▽

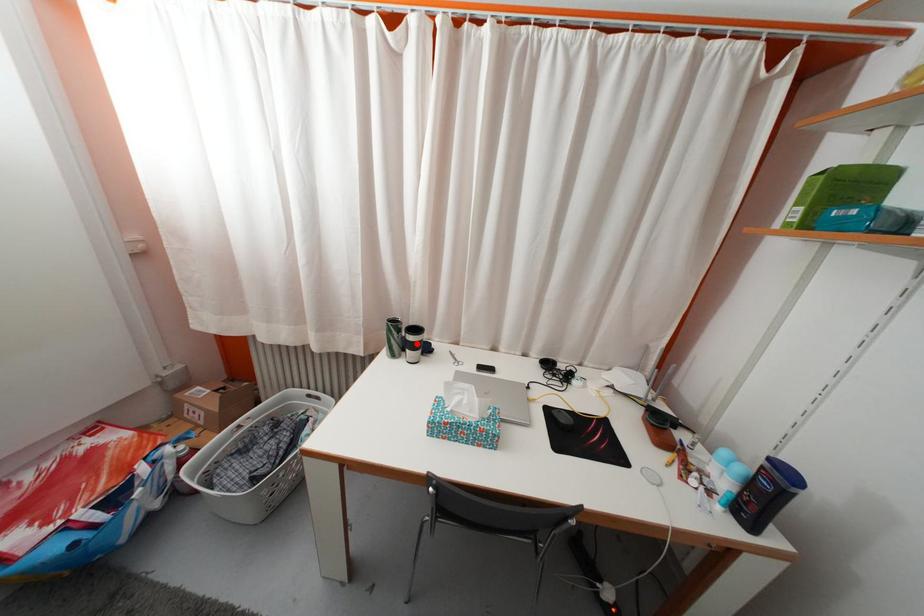
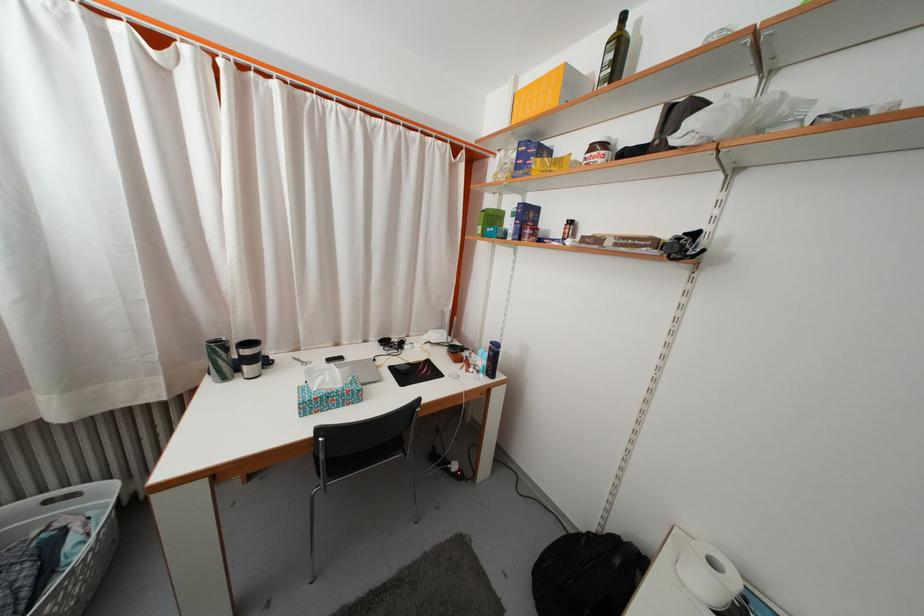
The point at the highlighted location is marked in the first image. Where is the corresponding point in the second image?

(251, 359)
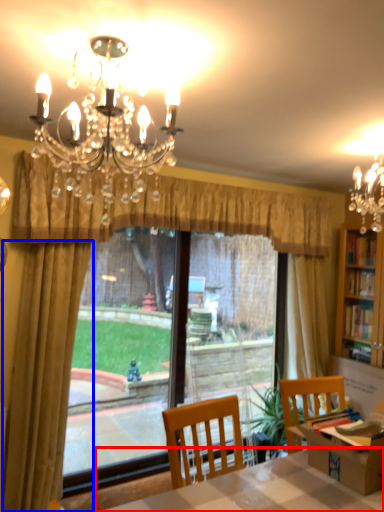
Question: Among these objects, which one is farthest to the camera, table (highlighted by a red box) or curtain (highlighted by a blue box)?

Choices:
 (A) table
 (B) curtain

Answer: (B)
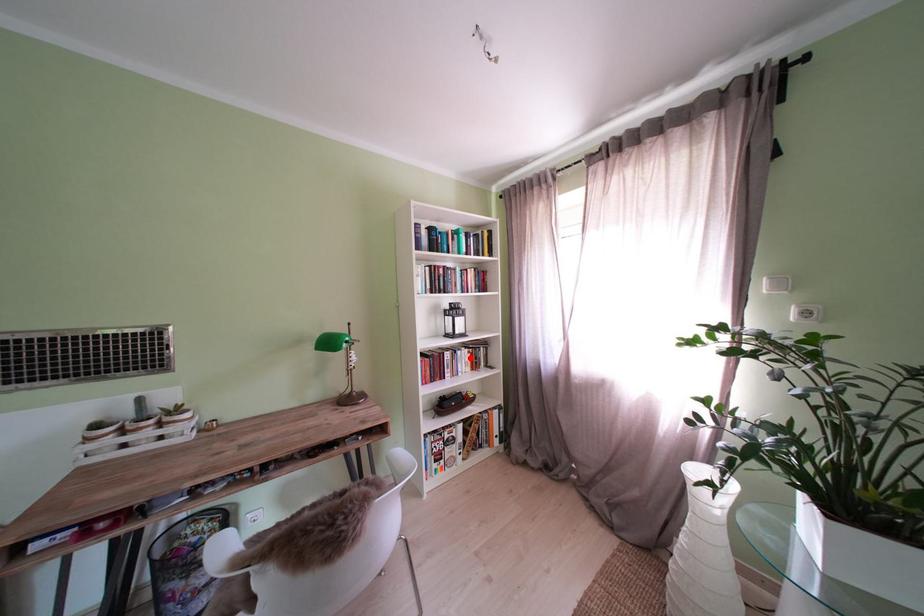
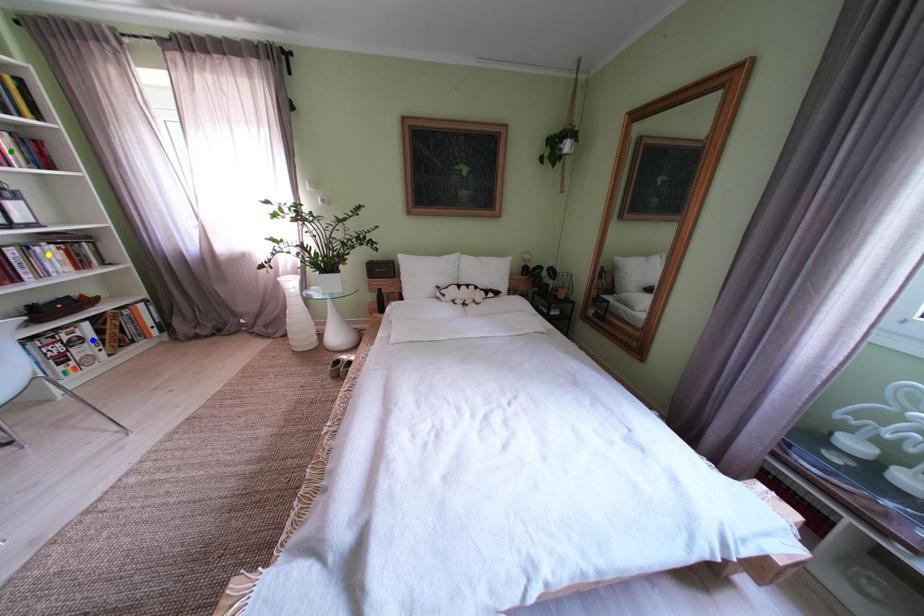
Question: I am providing you with two images of the same scene from different viewpoints. A red point is marked on the first image. You are given multiple points on the second image. Which spot in image 2 lines up with the point in image 1?

Choices:
 (A) yellow point
 (B) blue point
 (C) green point

Answer: (A)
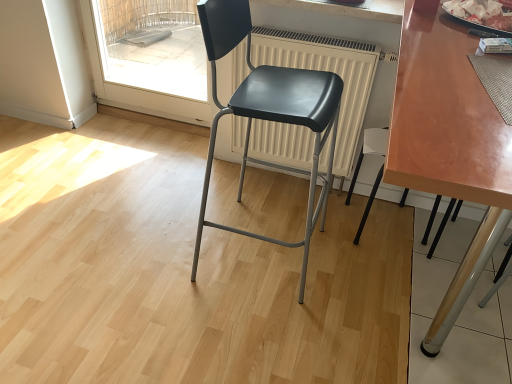
Image resolution: width=512 pixels, height=384 pixels. In order to click on vacant space that's between shiny brown table at center and matte black chair at lower right, which appears as the 2th chair when viewed from the left in this screenshot , I will do `click(329, 287)`.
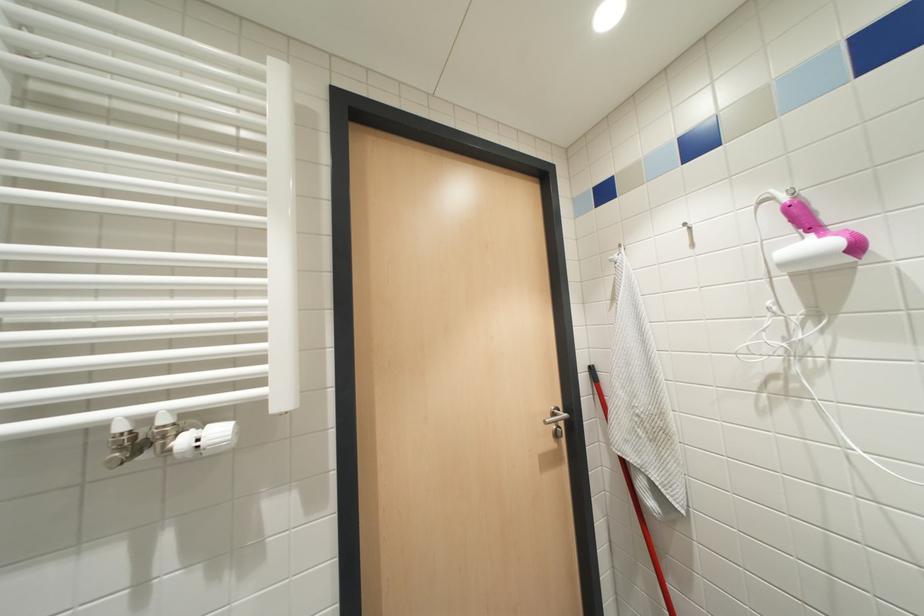
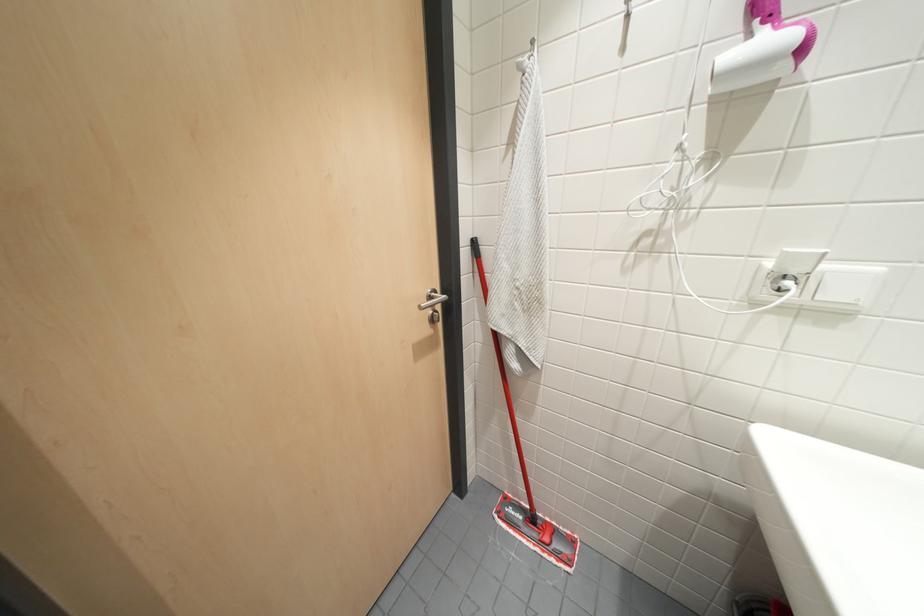
The images are taken continuously from a first-person perspective. In which direction is your viewpoint rotating?

The camera's rotation is toward right-down.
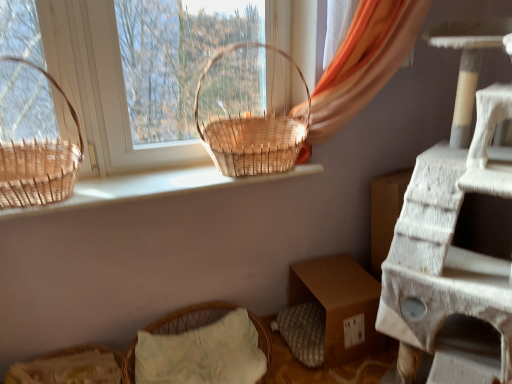
Question: From a real-world perspective, is woven straw basket at lower left below natural wood basket at upper center?

Choices:
 (A) yes
 (B) no

Answer: (A)

Question: Can you confirm if woven straw basket at lower left is wider than natural wood basket at upper center?

Choices:
 (A) no
 (B) yes

Answer: (B)

Question: Can you confirm if woven straw basket at lower left is smaller than natural wood basket at upper center?

Choices:
 (A) yes
 (B) no

Answer: (B)

Question: Can you confirm if woven straw basket at lower left is thinner than natural wood basket at upper center?

Choices:
 (A) no
 (B) yes

Answer: (A)

Question: Is woven straw basket at lower left behind natural wood basket at upper center?

Choices:
 (A) no
 (B) yes

Answer: (B)

Question: Does woven straw basket at lower left have a larger size compared to natural wood basket at upper center?

Choices:
 (A) no
 (B) yes

Answer: (B)

Question: Could you tell me if woven natural basket at center, which appears as the 1th picnic basket when viewed from the right, is turned towards brown woven basket at left, which is counted as the first picnic basket, starting from the left?

Choices:
 (A) yes
 (B) no

Answer: (B)

Question: Considering the relative sizes of woven natural basket at center, which appears as the 1th picnic basket when viewed from the right, and brown woven basket at left, the second picnic basket viewed from the right, in the image provided, is woven natural basket at center, which appears as the 1th picnic basket when viewed from the right, wider than brown woven basket at left, the second picnic basket viewed from the right,?

Choices:
 (A) no
 (B) yes

Answer: (A)

Question: Is woven natural basket at center, which appears as the 1th picnic basket when viewed from the right, outside of brown woven basket at left, which is counted as the first picnic basket, starting from the left?

Choices:
 (A) yes
 (B) no

Answer: (A)

Question: From the image's perspective, is woven natural basket at center, which appears as the 1th picnic basket when viewed from the right, beneath brown woven basket at left, the second picnic basket viewed from the right?

Choices:
 (A) yes
 (B) no

Answer: (B)

Question: Is woven natural basket at center, which appears as the 1th picnic basket when viewed from the right, smaller than brown woven basket at left, which is counted as the first picnic basket, starting from the left?

Choices:
 (A) yes
 (B) no

Answer: (B)

Question: Can brown woven basket at left, which is counted as the first picnic basket, starting from the left, be found inside woven natural basket at center, which appears as the 1th picnic basket when viewed from the right?

Choices:
 (A) yes
 (B) no

Answer: (B)

Question: From the image's perspective, is woven natural basket at center, which appears as the 1th picnic basket when viewed from the right, over natural wood basket at upper center?

Choices:
 (A) yes
 (B) no

Answer: (A)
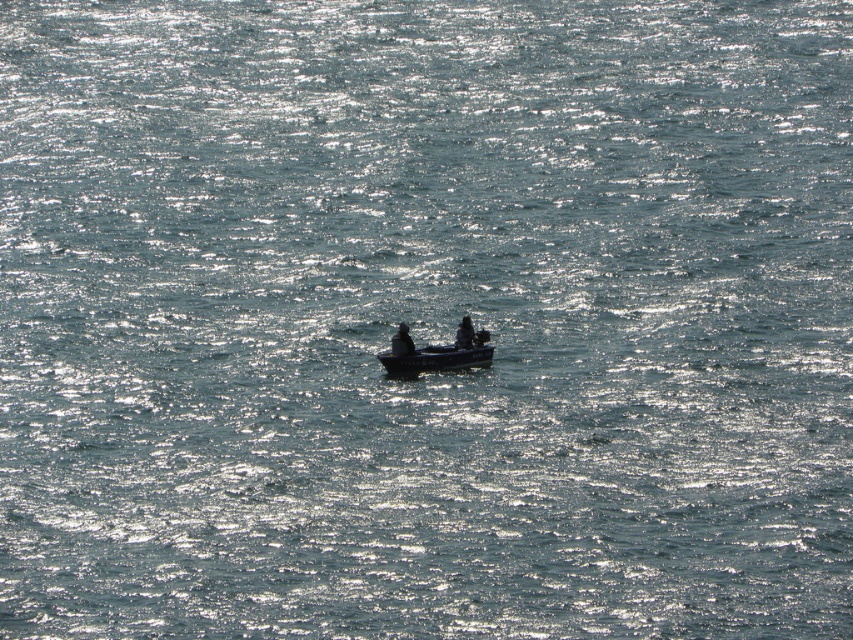
Is smooth dark wood canoe at center to the right of dark gray fabric jacket at center from the viewer's perspective?

Incorrect, smooth dark wood canoe at center is not on the right side of dark gray fabric jacket at center.

Can you confirm if smooth dark wood canoe at center is positioned above dark gray fabric jacket at center?

No, smooth dark wood canoe at center is not above dark gray fabric jacket at center.

You are a GUI agent. You are given a task and a screenshot of the screen. Output one action in this format:
    pyautogui.click(x=<x>, y=<y>)
    Task: Click on the smooth dark wood canoe at center
    The image size is (853, 640).
    Given the screenshot: What is the action you would take?
    pyautogui.click(x=434, y=358)

Who is more distant from viewer, (403,330) or (473,342)?

The point (403,330) is more distant.

Does point (410, 346) come closer to viewer compared to point (462, 324)?

Yes, point (410, 346) is in front of point (462, 324).

Image resolution: width=853 pixels, height=640 pixels. I want to click on dark hair at center, so click(401, 340).

This screenshot has width=853, height=640. In order to click on dark hair at center in this screenshot , I will do `click(401, 340)`.

Can you confirm if smooth dark wood canoe at center is positioned to the right of dark hair at center?

Yes, smooth dark wood canoe at center is to the right of dark hair at center.

Where is `smooth dark wood canoe at center`? Image resolution: width=853 pixels, height=640 pixels. smooth dark wood canoe at center is located at coordinates (434, 358).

△

## Required work:
Extract every line of the records above that contains the string "screenshot", matching case exactly.

## Exercise result:
Image resolution: width=512 pixels, height=384 pixels. In order to click on vacant space that's between shiny brown table at center and matte black chair at lower right, which appears as the 2th chair when viewed from the left in this screenshot , I will do `click(329, 287)`.
You are a GUI agent. You are given a task and a screenshot of the screen. Output one action in this format:
    Given the screenshot: What is the action you would take?
This screenshot has width=853, height=640. In order to click on dark hair at center in this screenshot , I will do `click(401, 340)`.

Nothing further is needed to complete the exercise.